▶

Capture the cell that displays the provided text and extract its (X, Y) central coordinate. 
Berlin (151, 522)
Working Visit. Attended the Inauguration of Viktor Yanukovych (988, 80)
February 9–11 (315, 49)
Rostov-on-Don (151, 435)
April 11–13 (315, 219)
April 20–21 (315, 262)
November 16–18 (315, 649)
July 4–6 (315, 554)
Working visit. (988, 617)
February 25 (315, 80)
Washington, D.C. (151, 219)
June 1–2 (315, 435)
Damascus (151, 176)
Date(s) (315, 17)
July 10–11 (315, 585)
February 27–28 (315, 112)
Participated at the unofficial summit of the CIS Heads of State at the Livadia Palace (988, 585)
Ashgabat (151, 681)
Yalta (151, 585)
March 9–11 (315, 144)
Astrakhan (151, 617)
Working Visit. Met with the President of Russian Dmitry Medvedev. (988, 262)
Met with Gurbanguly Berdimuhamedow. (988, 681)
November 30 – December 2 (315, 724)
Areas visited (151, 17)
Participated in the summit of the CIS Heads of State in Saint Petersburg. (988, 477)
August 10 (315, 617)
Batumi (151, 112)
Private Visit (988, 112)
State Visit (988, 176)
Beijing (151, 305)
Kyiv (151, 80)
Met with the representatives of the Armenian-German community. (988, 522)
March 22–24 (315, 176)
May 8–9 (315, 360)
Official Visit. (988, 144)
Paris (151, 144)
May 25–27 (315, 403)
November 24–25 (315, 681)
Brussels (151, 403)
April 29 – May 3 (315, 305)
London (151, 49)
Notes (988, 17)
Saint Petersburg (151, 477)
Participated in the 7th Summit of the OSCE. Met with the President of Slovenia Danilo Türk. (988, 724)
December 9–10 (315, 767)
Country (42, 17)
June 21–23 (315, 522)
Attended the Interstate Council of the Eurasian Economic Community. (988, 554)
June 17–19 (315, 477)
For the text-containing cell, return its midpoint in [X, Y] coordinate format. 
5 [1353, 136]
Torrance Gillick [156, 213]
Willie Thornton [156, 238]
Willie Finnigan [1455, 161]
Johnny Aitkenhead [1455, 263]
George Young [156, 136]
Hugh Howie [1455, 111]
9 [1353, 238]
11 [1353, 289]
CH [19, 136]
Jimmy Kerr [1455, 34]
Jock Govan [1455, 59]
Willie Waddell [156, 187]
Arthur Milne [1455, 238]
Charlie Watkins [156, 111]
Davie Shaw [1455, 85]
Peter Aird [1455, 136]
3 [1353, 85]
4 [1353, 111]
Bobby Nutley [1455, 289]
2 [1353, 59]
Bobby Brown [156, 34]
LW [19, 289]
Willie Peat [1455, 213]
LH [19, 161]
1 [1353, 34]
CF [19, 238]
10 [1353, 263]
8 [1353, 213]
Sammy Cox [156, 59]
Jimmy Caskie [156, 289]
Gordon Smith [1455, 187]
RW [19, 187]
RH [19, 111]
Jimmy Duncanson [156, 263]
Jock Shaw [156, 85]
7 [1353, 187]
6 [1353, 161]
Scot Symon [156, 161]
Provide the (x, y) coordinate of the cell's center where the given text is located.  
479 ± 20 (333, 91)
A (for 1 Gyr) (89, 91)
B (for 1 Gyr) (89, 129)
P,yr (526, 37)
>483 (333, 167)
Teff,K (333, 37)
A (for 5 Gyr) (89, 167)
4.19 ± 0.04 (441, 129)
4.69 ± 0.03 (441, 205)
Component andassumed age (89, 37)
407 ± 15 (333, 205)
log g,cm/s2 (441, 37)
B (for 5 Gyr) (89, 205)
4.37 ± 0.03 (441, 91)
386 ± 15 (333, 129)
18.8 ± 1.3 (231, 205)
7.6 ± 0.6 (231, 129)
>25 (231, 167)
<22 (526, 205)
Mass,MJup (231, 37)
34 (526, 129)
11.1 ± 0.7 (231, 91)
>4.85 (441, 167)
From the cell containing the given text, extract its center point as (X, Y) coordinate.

◀

- [SHORT EXERCISE]:
Transcribe the listing without changes, from its first line through the line containing "February 27–28 (315, 112)", with both ends included.

- [FINAL RESULT]:
Capture the cell that displays the provided text and extract its (X, Y) central coordinate. 
Berlin (151, 522)
Working Visit. Attended the Inauguration of Viktor Yanukovych (988, 80)
February 9–11 (315, 49)
Rostov-on-Don (151, 435)
April 11–13 (315, 219)
April 20–21 (315, 262)
November 16–18 (315, 649)
July 4–6 (315, 554)
Working visit. (988, 617)
February 25 (315, 80)
Washington, D.C. (151, 219)
June 1–2 (315, 435)
Damascus (151, 176)
Date(s) (315, 17)
July 10–11 (315, 585)
February 27–28 (315, 112)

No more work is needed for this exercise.